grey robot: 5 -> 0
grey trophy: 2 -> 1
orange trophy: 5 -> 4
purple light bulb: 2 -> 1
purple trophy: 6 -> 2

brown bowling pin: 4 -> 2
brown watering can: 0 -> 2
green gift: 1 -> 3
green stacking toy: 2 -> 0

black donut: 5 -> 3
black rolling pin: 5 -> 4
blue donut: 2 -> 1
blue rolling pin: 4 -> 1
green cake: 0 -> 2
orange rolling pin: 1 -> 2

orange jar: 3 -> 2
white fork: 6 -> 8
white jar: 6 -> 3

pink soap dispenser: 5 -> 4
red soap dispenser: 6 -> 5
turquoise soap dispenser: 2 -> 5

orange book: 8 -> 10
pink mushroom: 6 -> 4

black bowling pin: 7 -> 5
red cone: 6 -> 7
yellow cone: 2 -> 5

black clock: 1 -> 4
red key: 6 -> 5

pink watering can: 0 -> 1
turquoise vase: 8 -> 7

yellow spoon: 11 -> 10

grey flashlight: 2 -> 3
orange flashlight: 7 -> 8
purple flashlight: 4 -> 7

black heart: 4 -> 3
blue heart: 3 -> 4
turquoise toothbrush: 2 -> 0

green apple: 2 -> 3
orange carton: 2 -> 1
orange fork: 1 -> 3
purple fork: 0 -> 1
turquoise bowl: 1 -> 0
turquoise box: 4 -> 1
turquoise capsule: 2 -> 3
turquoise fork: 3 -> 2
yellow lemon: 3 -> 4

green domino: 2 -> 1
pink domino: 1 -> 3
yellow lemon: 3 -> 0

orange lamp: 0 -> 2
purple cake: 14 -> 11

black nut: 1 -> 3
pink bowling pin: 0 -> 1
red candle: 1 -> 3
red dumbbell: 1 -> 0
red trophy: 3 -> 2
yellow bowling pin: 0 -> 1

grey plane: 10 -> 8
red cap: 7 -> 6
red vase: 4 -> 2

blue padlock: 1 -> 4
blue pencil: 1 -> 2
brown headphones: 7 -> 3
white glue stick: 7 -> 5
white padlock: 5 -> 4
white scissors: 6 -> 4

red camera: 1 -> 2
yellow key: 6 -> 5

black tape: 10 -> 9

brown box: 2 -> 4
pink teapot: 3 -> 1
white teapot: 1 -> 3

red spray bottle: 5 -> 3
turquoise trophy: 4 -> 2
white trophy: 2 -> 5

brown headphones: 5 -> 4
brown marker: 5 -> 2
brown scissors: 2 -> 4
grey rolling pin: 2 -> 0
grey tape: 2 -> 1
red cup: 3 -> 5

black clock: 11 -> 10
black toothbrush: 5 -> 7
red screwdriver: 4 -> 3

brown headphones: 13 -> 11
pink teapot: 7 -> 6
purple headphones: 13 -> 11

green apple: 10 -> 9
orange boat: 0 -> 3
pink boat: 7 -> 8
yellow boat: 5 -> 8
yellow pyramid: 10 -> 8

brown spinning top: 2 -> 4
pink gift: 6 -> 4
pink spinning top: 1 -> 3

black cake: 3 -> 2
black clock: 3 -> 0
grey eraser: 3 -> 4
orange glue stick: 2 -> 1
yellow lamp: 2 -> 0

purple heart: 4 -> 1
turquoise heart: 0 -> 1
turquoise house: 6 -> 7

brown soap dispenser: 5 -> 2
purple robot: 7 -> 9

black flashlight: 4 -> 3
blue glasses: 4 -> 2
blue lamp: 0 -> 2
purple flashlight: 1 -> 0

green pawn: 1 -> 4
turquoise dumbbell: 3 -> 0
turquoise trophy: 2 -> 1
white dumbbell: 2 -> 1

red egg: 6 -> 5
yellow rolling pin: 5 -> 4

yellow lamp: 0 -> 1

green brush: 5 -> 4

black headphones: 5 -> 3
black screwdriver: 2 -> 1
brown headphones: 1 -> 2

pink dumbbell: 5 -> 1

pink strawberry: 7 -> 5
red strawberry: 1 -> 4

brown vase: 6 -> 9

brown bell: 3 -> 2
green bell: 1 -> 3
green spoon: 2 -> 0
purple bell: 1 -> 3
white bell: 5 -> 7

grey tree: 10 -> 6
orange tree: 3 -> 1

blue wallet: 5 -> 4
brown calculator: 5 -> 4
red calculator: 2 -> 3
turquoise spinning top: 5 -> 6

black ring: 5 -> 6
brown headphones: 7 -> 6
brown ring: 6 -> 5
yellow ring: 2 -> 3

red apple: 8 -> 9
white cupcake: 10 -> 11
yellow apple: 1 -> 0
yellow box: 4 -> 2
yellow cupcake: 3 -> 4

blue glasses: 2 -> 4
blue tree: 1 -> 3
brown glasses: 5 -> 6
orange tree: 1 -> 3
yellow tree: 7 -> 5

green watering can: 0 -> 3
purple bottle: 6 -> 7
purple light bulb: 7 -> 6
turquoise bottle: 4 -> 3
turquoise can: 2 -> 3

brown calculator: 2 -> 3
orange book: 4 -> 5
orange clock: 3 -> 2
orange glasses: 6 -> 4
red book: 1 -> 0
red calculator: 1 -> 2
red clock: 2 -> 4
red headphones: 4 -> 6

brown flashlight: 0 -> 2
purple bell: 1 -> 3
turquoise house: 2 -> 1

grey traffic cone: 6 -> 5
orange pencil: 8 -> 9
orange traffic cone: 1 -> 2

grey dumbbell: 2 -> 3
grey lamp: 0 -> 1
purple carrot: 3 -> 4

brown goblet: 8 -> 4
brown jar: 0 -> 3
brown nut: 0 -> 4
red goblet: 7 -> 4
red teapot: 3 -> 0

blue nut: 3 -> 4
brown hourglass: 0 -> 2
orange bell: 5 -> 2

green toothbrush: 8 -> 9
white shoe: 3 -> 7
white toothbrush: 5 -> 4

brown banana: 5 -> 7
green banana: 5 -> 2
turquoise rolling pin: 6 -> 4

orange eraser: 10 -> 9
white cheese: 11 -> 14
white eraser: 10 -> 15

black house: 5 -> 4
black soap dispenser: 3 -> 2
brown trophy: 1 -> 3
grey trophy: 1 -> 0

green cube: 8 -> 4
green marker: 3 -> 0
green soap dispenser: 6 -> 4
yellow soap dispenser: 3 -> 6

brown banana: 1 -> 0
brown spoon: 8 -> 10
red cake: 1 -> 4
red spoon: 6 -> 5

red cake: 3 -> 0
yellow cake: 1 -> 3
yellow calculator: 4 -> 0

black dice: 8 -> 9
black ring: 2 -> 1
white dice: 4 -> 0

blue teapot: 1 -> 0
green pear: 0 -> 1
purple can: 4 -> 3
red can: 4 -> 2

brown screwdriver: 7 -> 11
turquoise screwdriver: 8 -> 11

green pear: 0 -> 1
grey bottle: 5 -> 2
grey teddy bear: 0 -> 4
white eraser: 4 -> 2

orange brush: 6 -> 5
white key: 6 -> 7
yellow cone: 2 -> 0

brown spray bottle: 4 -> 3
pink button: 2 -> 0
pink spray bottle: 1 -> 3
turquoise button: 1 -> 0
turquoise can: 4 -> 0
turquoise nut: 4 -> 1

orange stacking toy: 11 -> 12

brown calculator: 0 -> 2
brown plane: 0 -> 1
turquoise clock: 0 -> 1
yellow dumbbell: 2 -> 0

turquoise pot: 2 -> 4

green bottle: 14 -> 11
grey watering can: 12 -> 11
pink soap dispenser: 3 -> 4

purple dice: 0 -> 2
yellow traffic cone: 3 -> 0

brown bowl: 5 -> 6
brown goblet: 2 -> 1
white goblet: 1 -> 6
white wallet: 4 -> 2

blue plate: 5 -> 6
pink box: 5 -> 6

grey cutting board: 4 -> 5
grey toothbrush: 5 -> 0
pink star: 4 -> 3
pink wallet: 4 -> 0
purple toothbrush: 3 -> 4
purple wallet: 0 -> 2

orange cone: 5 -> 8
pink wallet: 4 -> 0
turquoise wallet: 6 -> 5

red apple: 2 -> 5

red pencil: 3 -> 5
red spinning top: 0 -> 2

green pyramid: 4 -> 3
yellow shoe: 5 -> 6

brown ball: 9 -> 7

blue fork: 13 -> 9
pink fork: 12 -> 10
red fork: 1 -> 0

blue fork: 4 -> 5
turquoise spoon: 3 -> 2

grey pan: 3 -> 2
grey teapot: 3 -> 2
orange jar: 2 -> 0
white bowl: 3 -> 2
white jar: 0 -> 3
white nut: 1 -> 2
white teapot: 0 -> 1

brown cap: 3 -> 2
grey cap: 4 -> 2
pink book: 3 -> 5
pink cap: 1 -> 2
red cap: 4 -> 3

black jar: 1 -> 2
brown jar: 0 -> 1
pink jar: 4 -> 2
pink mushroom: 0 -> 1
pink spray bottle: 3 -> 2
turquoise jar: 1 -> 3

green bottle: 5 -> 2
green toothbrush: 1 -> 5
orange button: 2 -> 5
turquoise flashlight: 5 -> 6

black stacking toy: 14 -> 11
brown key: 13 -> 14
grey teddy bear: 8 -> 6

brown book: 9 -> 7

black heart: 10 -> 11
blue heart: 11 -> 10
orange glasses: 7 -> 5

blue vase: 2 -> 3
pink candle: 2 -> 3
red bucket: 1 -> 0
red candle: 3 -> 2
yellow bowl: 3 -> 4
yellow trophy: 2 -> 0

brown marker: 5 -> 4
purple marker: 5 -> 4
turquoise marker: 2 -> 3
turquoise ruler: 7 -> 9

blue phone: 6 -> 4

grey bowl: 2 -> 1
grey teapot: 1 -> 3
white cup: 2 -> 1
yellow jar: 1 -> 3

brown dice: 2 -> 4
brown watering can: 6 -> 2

◆ Exercise goal ◆
Each line between the start of the listing above and the line containing "pink soap dispenser: 5 -> 4", with both ends counted, is to be set down unchanged.

◆ Answer to this task ◆
grey robot: 5 -> 0
grey trophy: 2 -> 1
orange trophy: 5 -> 4
purple light bulb: 2 -> 1
purple trophy: 6 -> 2

brown bowling pin: 4 -> 2
brown watering can: 0 -> 2
green gift: 1 -> 3
green stacking toy: 2 -> 0

black donut: 5 -> 3
black rolling pin: 5 -> 4
blue donut: 2 -> 1
blue rolling pin: 4 -> 1
green cake: 0 -> 2
orange rolling pin: 1 -> 2

orange jar: 3 -> 2
white fork: 6 -> 8
white jar: 6 -> 3

pink soap dispenser: 5 -> 4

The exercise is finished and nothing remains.